(Colored object listings)
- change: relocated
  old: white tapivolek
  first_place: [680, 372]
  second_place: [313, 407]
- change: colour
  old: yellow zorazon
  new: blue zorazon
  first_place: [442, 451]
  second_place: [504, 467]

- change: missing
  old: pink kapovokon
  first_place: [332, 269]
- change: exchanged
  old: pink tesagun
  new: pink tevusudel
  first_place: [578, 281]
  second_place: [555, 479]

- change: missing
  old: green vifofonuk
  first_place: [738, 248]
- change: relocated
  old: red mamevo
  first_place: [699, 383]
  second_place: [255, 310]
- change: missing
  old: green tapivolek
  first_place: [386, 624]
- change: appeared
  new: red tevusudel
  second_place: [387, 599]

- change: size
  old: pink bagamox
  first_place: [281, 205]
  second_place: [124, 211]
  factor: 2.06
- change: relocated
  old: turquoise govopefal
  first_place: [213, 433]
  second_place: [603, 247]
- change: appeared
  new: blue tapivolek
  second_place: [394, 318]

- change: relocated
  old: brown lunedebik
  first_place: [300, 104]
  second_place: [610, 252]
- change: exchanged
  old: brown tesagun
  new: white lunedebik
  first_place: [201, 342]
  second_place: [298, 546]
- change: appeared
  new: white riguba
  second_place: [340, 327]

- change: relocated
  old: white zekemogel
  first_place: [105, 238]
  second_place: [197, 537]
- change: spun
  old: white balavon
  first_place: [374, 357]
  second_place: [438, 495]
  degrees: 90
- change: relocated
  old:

◆ TASK OBJECTIVE
Extract the first line above and each line after it up to and including the one with "first_place: [442, 451]", please, exactly and with nothing else.

◆ EXERCISE SOLUTION
- change: relocated
  old: white tapivolek
  first_place: [680, 372]
  second_place: [313, 407]
- change: colour
  old: yellow zorazon
  new: blue zorazon
  first_place: [442, 451]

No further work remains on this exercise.